#### Your goal
Take the entries that follow and return exactly the lines from the one holding "BAT201: 4.5V (plus" through the one holding "R205: 3.3k (+9V, CMP) -> 1.8k (+9V, CMP)", both included. Nothing else is needed.

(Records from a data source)
╔══
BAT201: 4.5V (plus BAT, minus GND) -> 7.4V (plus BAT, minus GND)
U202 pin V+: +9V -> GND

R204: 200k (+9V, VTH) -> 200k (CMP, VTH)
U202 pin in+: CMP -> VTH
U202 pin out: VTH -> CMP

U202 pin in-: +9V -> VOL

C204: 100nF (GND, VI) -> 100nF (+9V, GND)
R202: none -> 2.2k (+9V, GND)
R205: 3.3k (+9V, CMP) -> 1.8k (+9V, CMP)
╚══
╔══
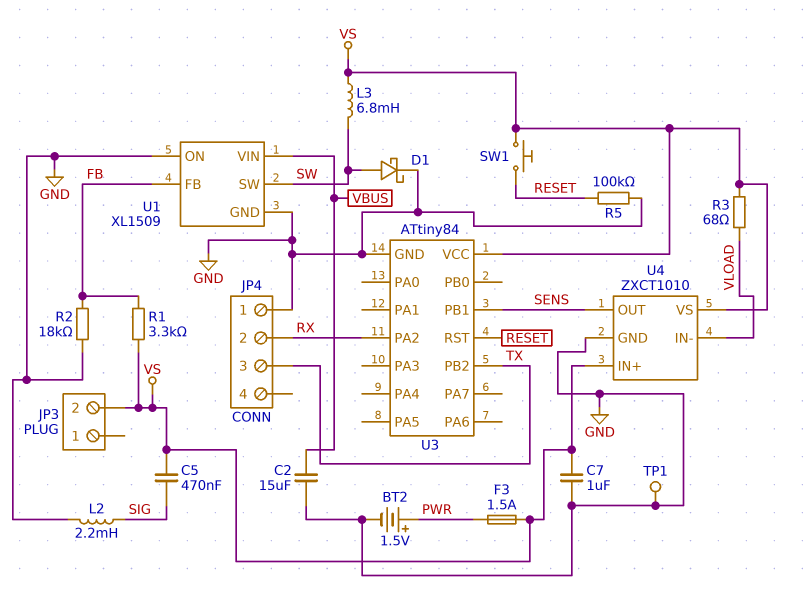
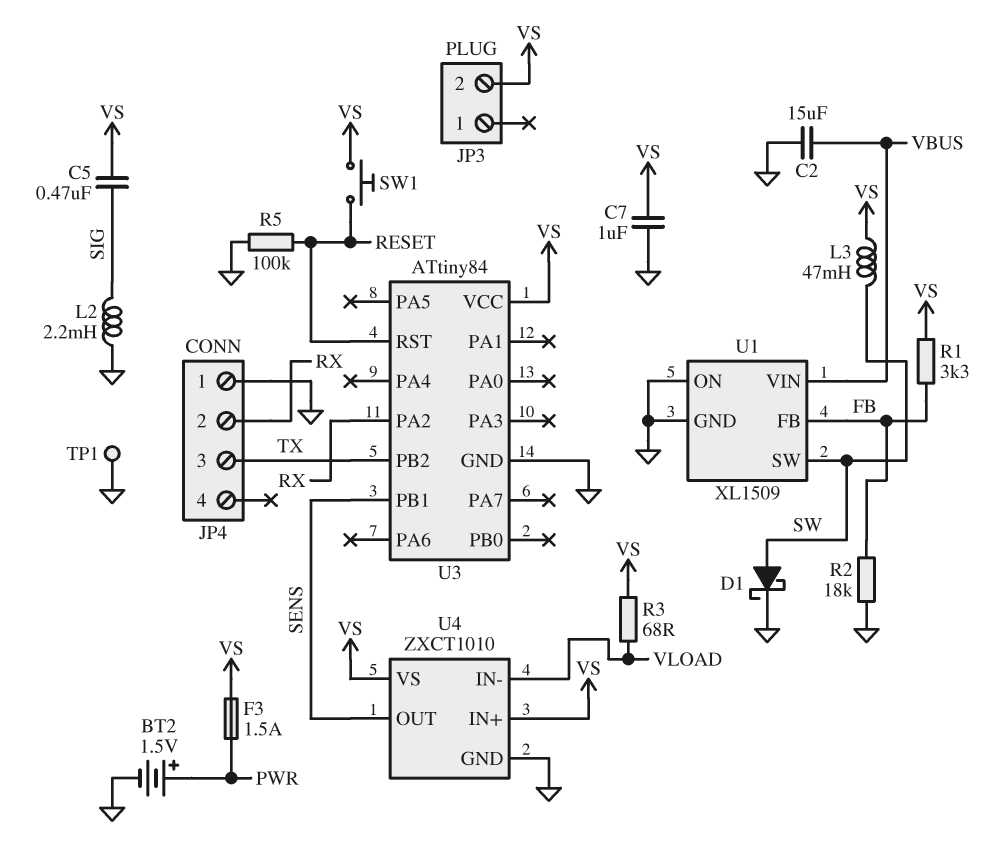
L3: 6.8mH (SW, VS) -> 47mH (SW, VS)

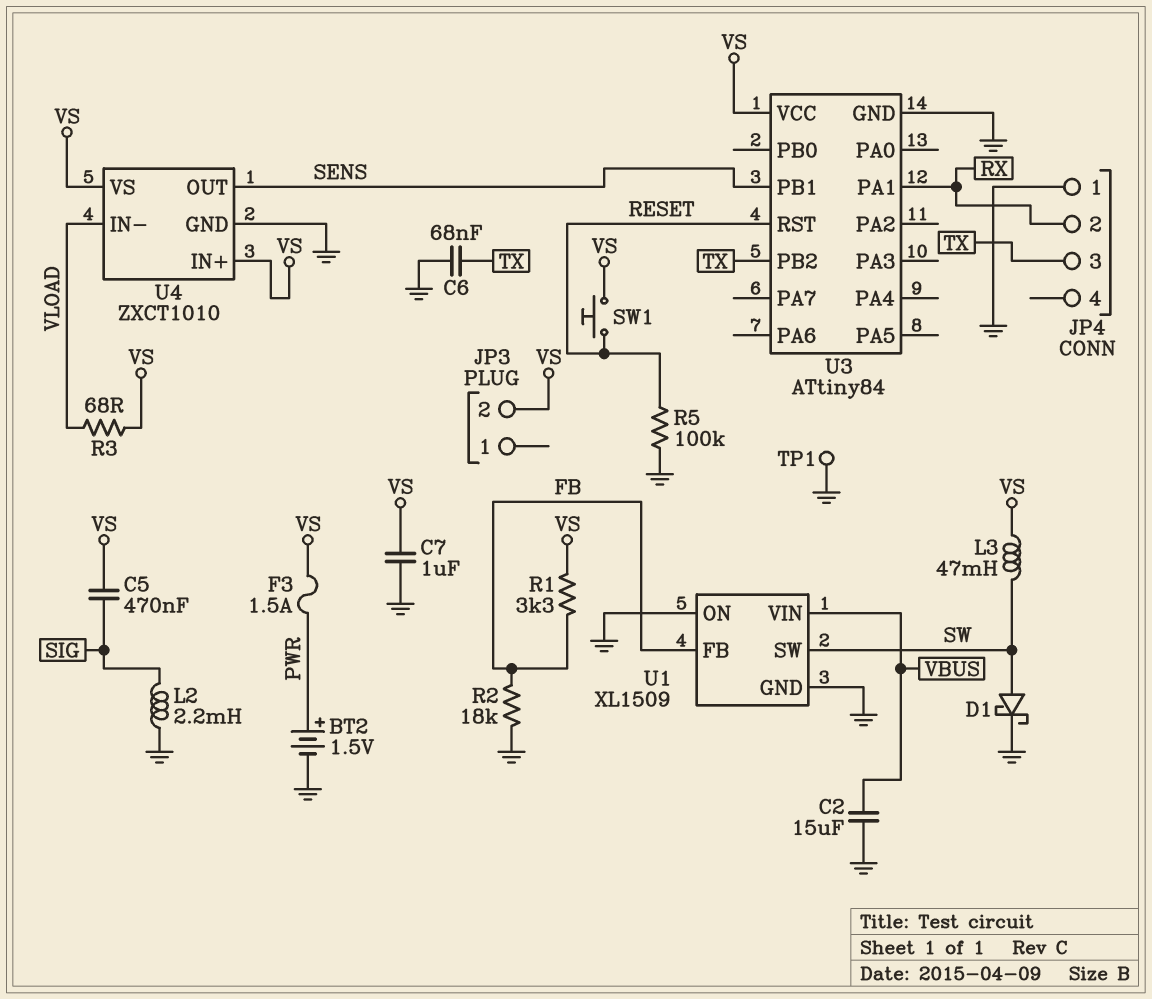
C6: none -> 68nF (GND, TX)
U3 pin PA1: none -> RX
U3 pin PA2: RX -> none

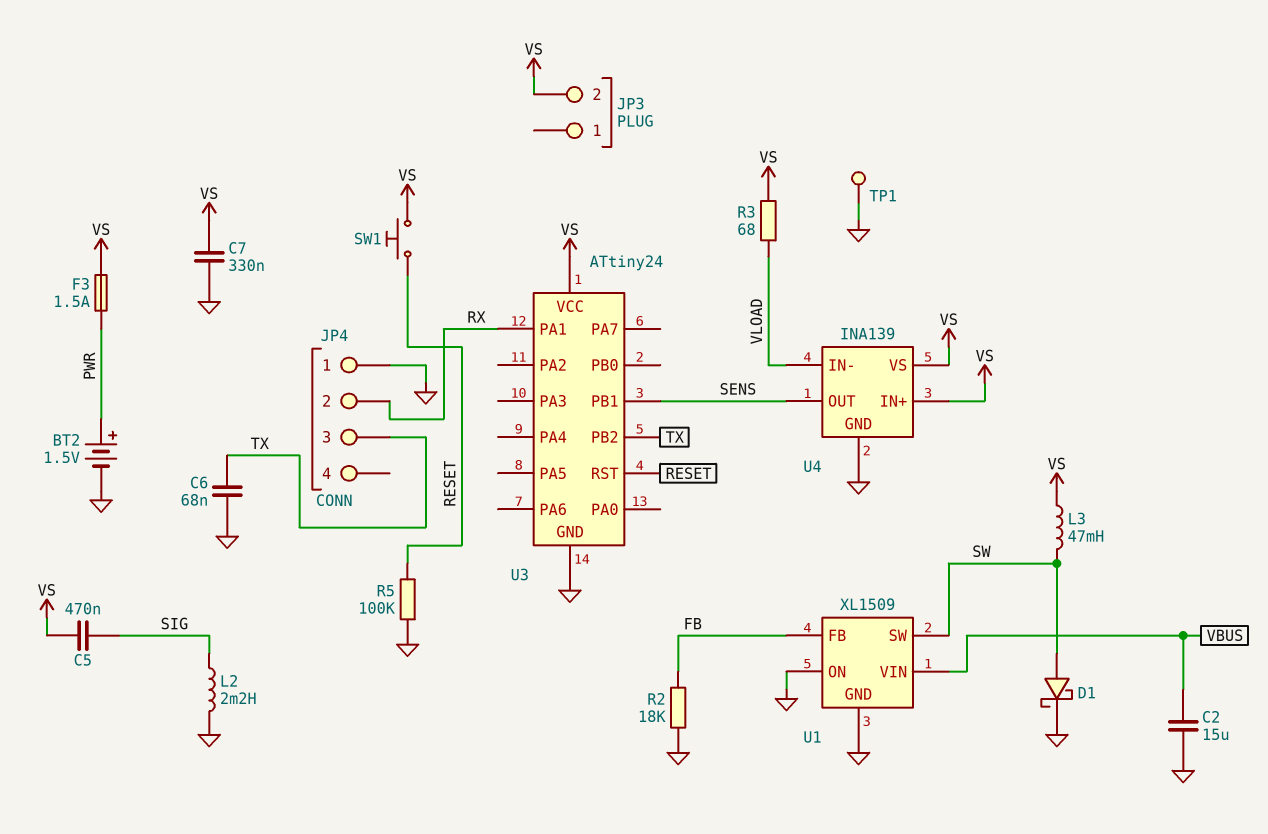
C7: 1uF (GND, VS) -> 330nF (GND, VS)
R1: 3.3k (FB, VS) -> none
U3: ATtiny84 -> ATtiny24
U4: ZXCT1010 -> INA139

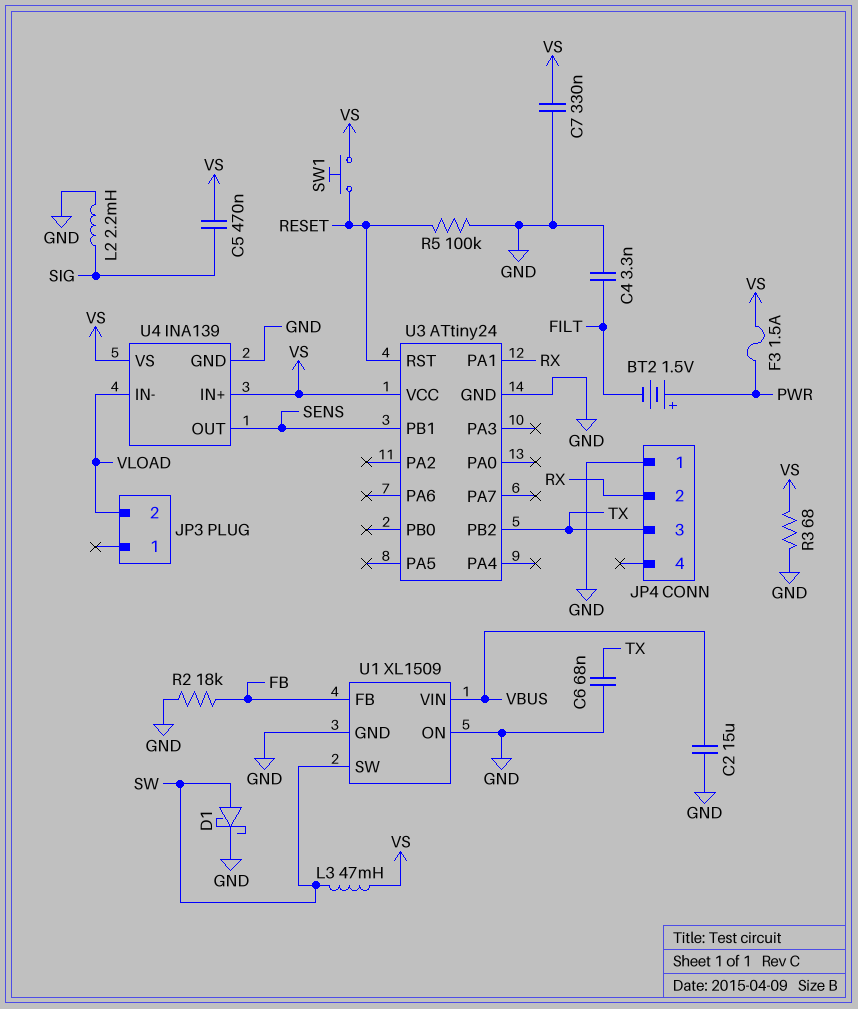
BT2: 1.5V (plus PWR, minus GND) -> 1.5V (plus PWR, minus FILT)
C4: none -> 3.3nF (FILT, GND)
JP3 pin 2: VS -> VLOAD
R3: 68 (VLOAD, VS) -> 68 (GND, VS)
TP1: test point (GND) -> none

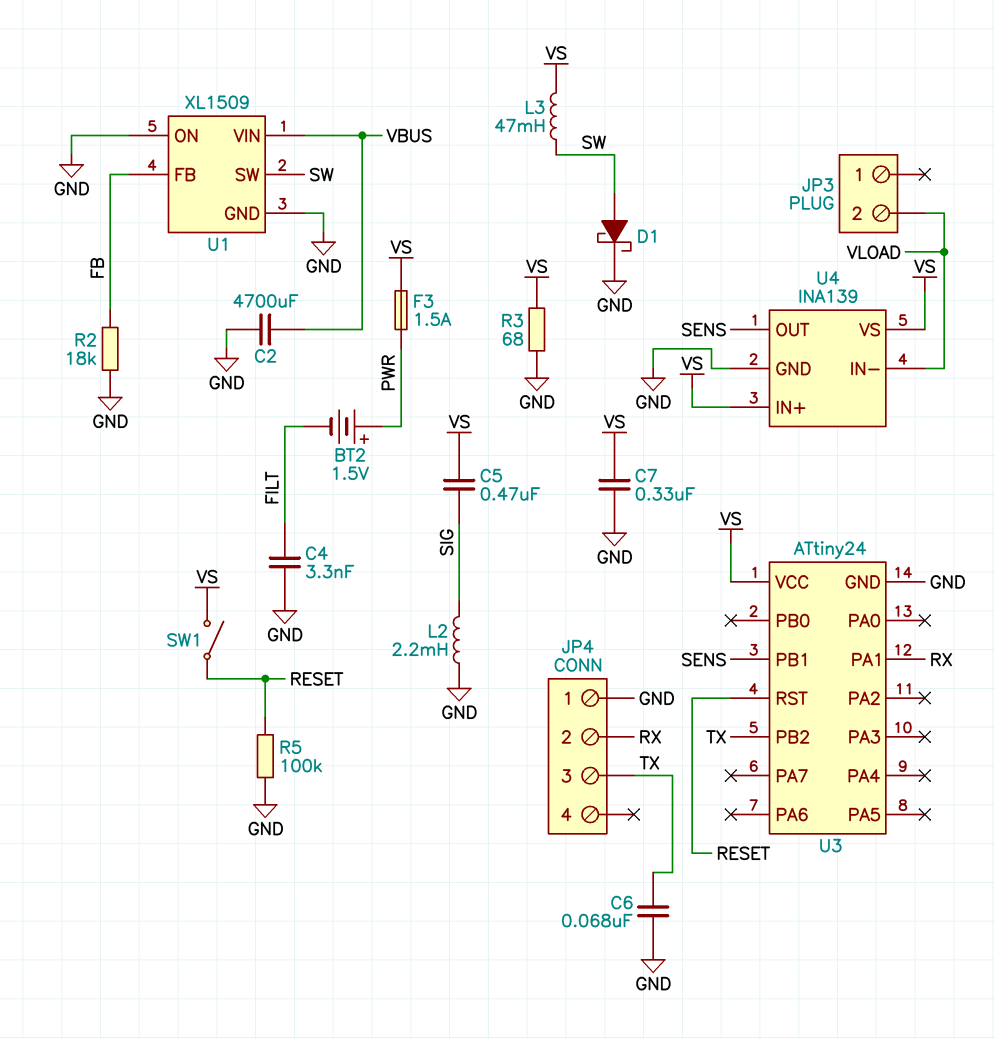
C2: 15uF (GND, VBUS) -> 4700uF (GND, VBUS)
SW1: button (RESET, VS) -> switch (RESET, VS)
╚══
#### Response to the task
BAT201: 4.5V (plus BAT, minus GND) -> 7.4V (plus BAT, minus GND)
U202 pin V+: +9V -> GND

R204: 200k (+9V, VTH) -> 200k (CMP, VTH)
U202 pin in+: CMP -> VTH
U202 pin out: VTH -> CMP

U202 pin in-: +9V -> VOL

C204: 100nF (GND, VI) -> 100nF (+9V, GND)
R202: none -> 2.2k (+9V, GND)
R205: 3.3k (+9V, CMP) -> 1.8k (+9V, CMP)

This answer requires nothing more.